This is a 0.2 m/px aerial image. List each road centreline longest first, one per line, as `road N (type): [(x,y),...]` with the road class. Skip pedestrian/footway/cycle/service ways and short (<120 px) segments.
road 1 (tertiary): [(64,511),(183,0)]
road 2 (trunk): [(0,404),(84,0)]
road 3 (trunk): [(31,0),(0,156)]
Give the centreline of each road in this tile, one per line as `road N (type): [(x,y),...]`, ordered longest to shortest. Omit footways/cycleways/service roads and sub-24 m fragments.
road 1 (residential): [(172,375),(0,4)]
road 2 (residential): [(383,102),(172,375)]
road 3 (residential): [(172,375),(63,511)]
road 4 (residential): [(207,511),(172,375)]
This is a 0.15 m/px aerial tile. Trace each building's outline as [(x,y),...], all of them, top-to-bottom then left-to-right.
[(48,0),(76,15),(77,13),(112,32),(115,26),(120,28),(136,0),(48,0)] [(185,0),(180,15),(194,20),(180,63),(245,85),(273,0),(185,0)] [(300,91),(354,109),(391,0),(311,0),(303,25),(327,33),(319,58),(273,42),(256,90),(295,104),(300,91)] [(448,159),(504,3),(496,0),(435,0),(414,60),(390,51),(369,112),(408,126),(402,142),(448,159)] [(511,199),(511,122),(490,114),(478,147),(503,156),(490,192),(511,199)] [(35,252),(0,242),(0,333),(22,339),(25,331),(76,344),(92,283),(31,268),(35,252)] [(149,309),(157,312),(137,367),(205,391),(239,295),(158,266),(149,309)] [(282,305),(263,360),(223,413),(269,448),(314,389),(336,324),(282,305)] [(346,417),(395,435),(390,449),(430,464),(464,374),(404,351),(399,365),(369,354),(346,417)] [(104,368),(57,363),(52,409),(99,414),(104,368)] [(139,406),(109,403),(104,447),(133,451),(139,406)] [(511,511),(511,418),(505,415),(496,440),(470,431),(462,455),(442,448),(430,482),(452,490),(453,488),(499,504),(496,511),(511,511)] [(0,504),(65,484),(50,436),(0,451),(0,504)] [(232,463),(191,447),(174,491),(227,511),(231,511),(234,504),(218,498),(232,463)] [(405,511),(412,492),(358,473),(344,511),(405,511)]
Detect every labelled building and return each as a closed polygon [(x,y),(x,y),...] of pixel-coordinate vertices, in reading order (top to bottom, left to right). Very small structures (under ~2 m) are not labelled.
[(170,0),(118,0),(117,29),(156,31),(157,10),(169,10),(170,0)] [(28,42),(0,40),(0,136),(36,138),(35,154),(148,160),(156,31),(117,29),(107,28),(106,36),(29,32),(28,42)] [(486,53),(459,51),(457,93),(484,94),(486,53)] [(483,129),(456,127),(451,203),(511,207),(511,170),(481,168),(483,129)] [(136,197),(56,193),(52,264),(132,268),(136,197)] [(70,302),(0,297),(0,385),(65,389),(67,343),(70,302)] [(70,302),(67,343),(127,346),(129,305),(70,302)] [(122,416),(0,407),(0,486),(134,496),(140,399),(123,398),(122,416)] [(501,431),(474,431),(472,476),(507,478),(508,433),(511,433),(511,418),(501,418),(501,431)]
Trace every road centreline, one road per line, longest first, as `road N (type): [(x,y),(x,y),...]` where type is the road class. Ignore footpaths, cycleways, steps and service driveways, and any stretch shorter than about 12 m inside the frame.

* * * * * * *

Description of the task: Can you quote all of the entries above word for word, line by line?

Exercise answer:
This is a 0.2 m/px aerial image. List each road centreline longest first, one per line, as `road N (type): [(x,y),...]` with the road class. Skip pedestrian/footway/cycle/service ways and short (<120 px) segments.
road 1 (tertiary): [(64,511),(183,0)]
road 2 (trunk): [(0,404),(84,0)]
road 3 (trunk): [(31,0),(0,156)]
Give the centreline of each road in this tile, one per line as `road N (type): [(x,y),...]`, ordered longest to shortest. Omit footways/cycleways/service roads and sub-24 m fragments.
road 1 (residential): [(172,375),(0,4)]
road 2 (residential): [(383,102),(172,375)]
road 3 (residential): [(172,375),(63,511)]
road 4 (residential): [(207,511),(172,375)]
This is a 0.15 m/px aerial tile. Trace each building's outline as [(x,y),...], all of them, top-to-bottom then left-to-right.
[(48,0),(76,15),(77,13),(112,32),(115,26),(120,28),(136,0),(48,0)] [(185,0),(180,15),(194,20),(180,63),(245,85),(273,0),(185,0)] [(300,91),(354,109),(391,0),(311,0),(303,25),(327,33),(319,58),(273,42),(256,90),(295,104),(300,91)] [(448,159),(504,3),(496,0),(435,0),(414,60),(390,51),(369,112),(408,126),(402,142),(448,159)] [(511,199),(511,122),(490,114),(478,147),(503,156),(490,192),(511,199)] [(35,252),(0,242),(0,333),(22,339),(25,331),(76,344),(92,283),(31,268),(35,252)] [(149,309),(157,312),(137,367),(205,391),(239,295),(158,266),(149,309)] [(282,305),(263,360),(223,413),(269,448),(314,389),(336,324),(282,305)] [(346,417),(395,435),(390,449),(430,464),(464,374),(404,351),(399,365),(369,354),(346,417)] [(104,368),(57,363),(52,409),(99,414),(104,368)] [(139,406),(109,403),(104,447),(133,451),(139,406)] [(511,511),(511,418),(505,415),(496,440),(470,431),(462,455),(442,448),(430,482),(452,490),(453,488),(499,504),(496,511),(511,511)] [(0,504),(65,484),(50,436),(0,451),(0,504)] [(232,463),(191,447),(174,491),(227,511),(231,511),(234,504),(218,498),(232,463)] [(405,511),(412,492),(358,473),(344,511),(405,511)]
Detect every labelled building and return each as a closed polygon [(x,y),(x,y),...] of pixel-coordinate vertices, in reading order (top to bottom, left to right). Very small structures (under ~2 m) are not labelled.
[(170,0),(118,0),(117,29),(156,31),(157,10),(169,10),(170,0)] [(28,42),(0,40),(0,136),(36,138),(35,154),(148,160),(156,31),(117,29),(107,28),(106,36),(29,32),(28,42)] [(486,53),(459,51),(457,93),(484,94),(486,53)] [(483,129),(456,127),(451,203),(511,207),(511,170),(481,168),(483,129)] [(136,197),(56,193),(52,264),(132,268),(136,197)] [(70,302),(0,297),(0,385),(65,389),(67,343),(70,302)] [(70,302),(67,343),(127,346),(129,305),(70,302)] [(122,416),(0,407),(0,486),(134,496),(140,399),(123,398),(122,416)] [(501,431),(474,431),(472,476),(507,478),(508,433),(511,433),(511,418),(501,418),(501,431)]
Trace every road centreline, one road per line, longest first, as `road N (type): [(x,y),(x,y),...]` where type is the road class. Ignore footpaths, cycleways, steps and service driveways, and any stretch shorter than about 12 m inside the frame.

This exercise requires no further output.